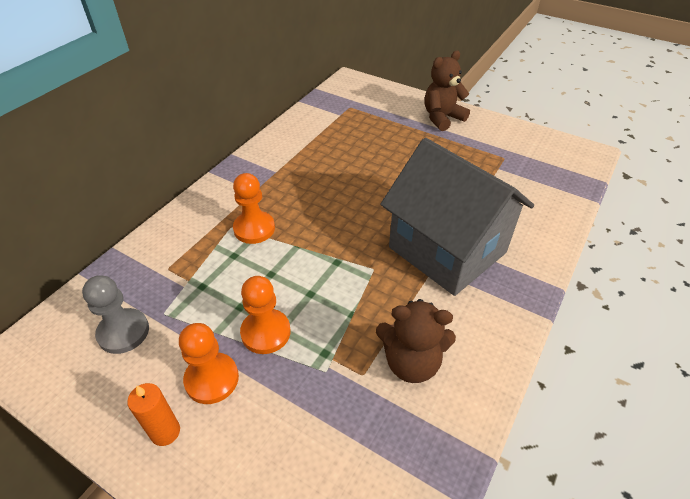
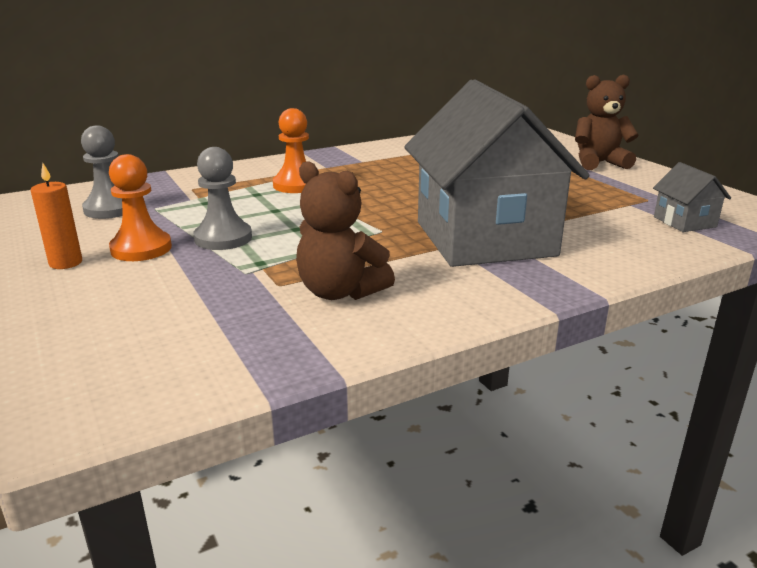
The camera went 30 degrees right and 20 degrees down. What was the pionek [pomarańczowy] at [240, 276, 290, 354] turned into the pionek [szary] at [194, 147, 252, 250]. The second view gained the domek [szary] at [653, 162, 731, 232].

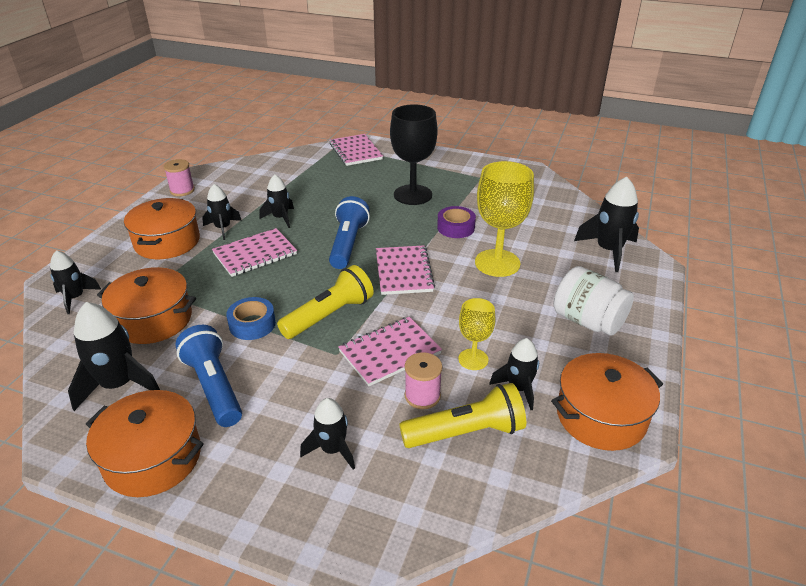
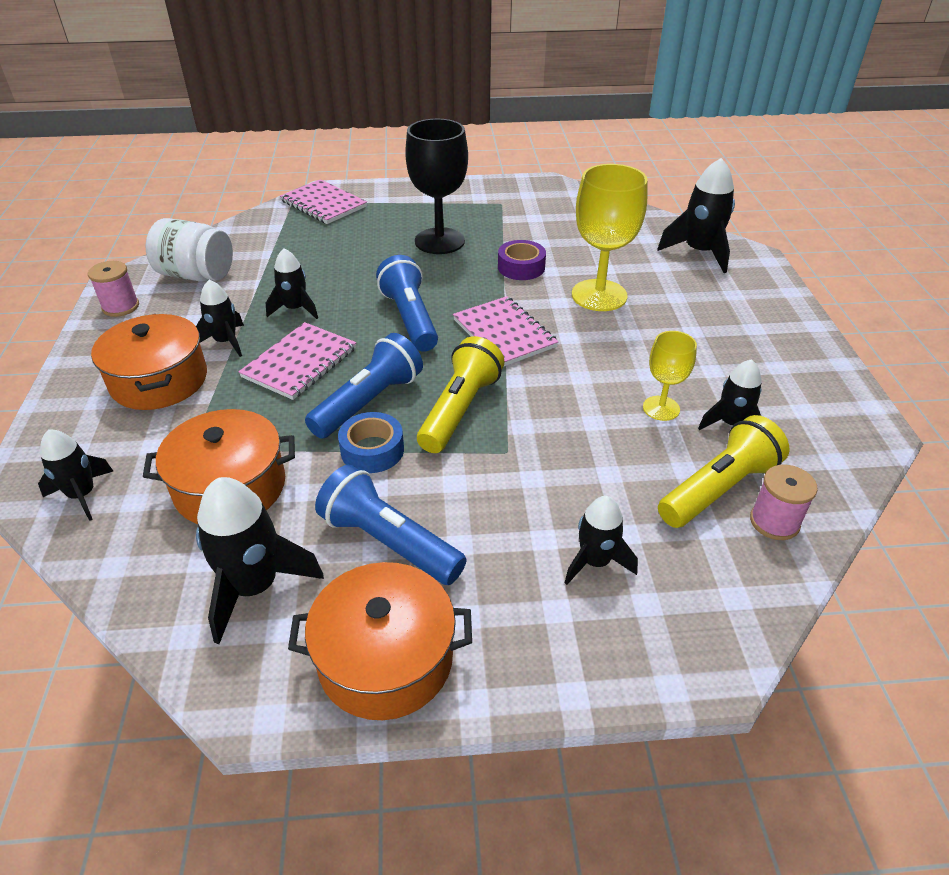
The camera went 25 degrees left and 5 degrees up. The słoik [biały] ended up elsewhere, having gone from [553, 266, 634, 336] to [146, 218, 233, 282]. The second view lost the zeszyt [różowy] at [338, 317, 442, 386]. The szpulka [różowy] ended up elsewhere, having gone from [405, 352, 442, 409] to [750, 465, 818, 540]. The second view lost the garnek [pomarańczowy] at [551, 353, 663, 451]. The second view gained the latarka [niebieski] at [305, 333, 423, 439].

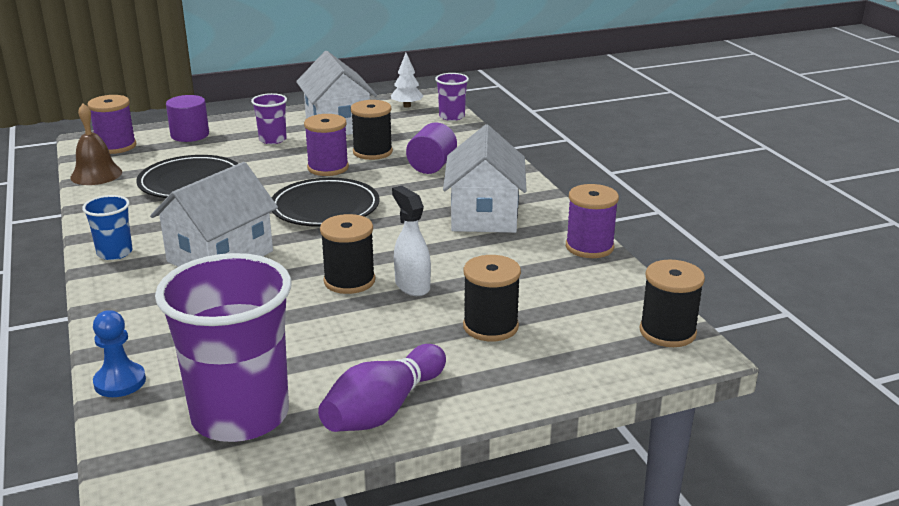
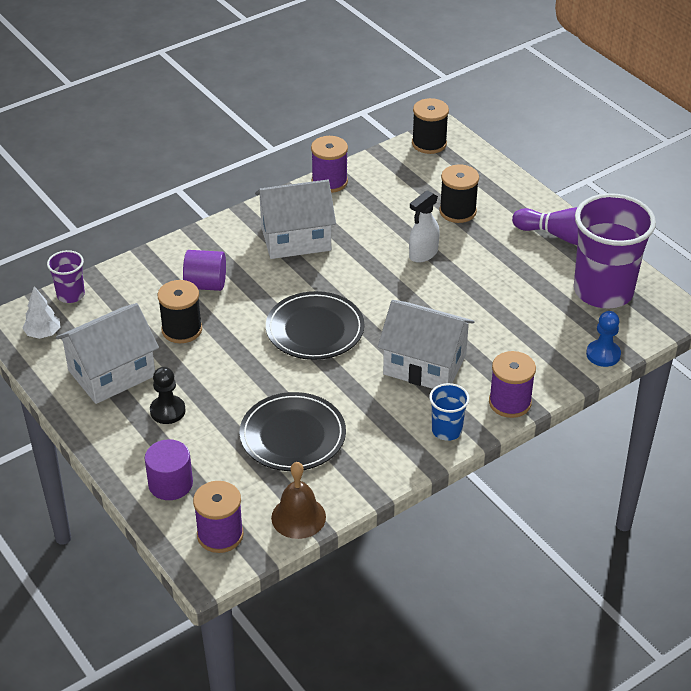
The camera went 105 degrees left and 15 degrees up. Where the szklanka [fioletowy] stood at [251, 93, 287, 144], the pionek [czarny] came to stand at [150, 367, 185, 424]. The szpulka [fioletowy] ended up elsewhere, having gone from [304, 114, 349, 176] to [489, 351, 536, 418]. The second view lost the szpulka [czarny] at [320, 214, 375, 294].

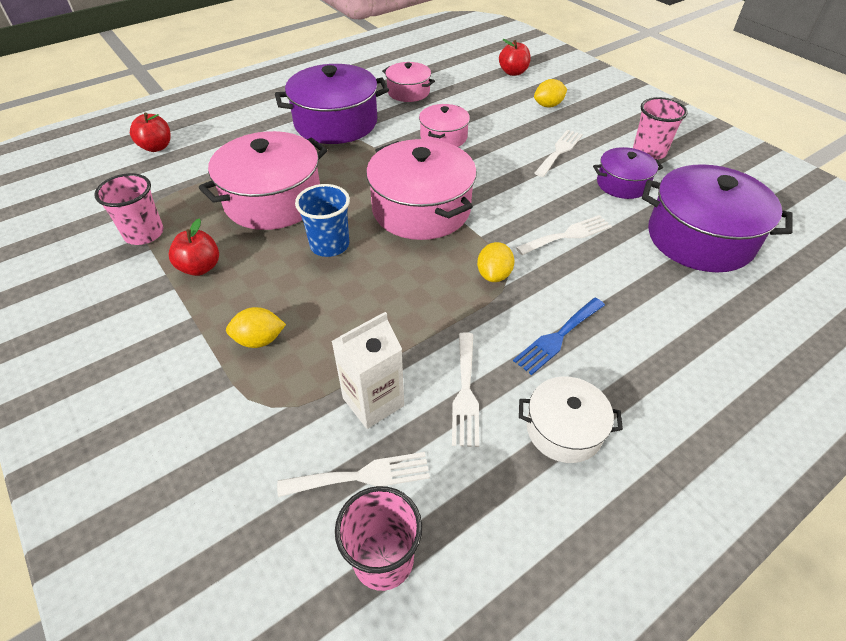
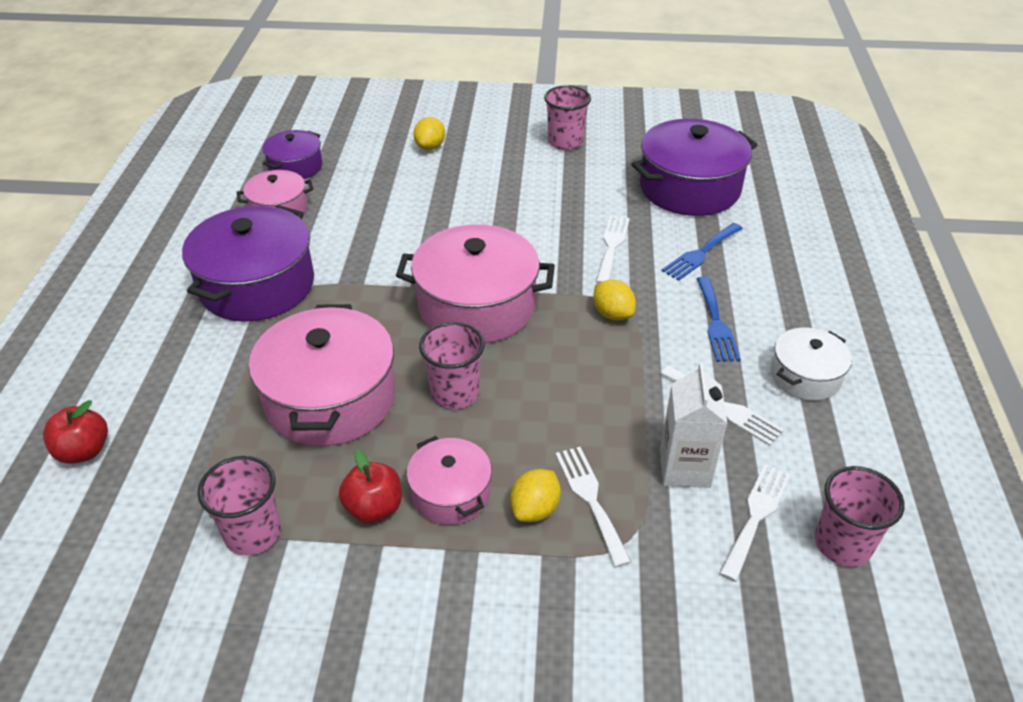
The camera went 50 degrees left and 5 degrees down. The second view lost the jabłko [czerwony] at [499, 39, 531, 76]. The garnek [różowy] ended up elsewhere, having gone from [419, 104, 470, 147] to [406, 436, 492, 525]. The widelec [biały] ended up elsewhere, having gone from [535, 130, 583, 177] to [555, 447, 631, 567]. The garnek [fioletowy] ended up elsewhere, having gone from [593, 147, 663, 199] to [262, 130, 322, 179]. What was the szklanka [niebieski] at [295, 184, 350, 257] turned into the szklanka [różowy] at [419, 322, 485, 409]. The second view gained the widelec [niebieski] at [662, 223, 743, 281].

__________________________________________________

_What needs to be done_
Output all of the data above exactly; no pictures should appear.

_Output of the exercise_
The camera went 30 degrees right and 20 degrees down. What was the pionek [pomarańczowy] at [240, 276, 290, 354] turned into the pionek [szary] at [194, 147, 252, 250]. The second view gained the domek [szary] at [653, 162, 731, 232].

The camera went 25 degrees left and 5 degrees up. The słoik [biały] ended up elsewhere, having gone from [553, 266, 634, 336] to [146, 218, 233, 282]. The second view lost the zeszyt [różowy] at [338, 317, 442, 386]. The szpulka [różowy] ended up elsewhere, having gone from [405, 352, 442, 409] to [750, 465, 818, 540]. The second view lost the garnek [pomarańczowy] at [551, 353, 663, 451]. The second view gained the latarka [niebieski] at [305, 333, 423, 439].

The camera went 105 degrees left and 15 degrees up. Where the szklanka [fioletowy] stood at [251, 93, 287, 144], the pionek [czarny] came to stand at [150, 367, 185, 424]. The szpulka [fioletowy] ended up elsewhere, having gone from [304, 114, 349, 176] to [489, 351, 536, 418]. The second view lost the szpulka [czarny] at [320, 214, 375, 294].

The camera went 50 degrees left and 5 degrees down. The second view lost the jabłko [czerwony] at [499, 39, 531, 76]. The garnek [różowy] ended up elsewhere, having gone from [419, 104, 470, 147] to [406, 436, 492, 525]. The widelec [biały] ended up elsewhere, having gone from [535, 130, 583, 177] to [555, 447, 631, 567]. The garnek [fioletowy] ended up elsewhere, having gone from [593, 147, 663, 199] to [262, 130, 322, 179]. What was the szklanka [niebieski] at [295, 184, 350, 257] turned into the szklanka [różowy] at [419, 322, 485, 409]. The second view gained the widelec [niebieski] at [662, 223, 743, 281].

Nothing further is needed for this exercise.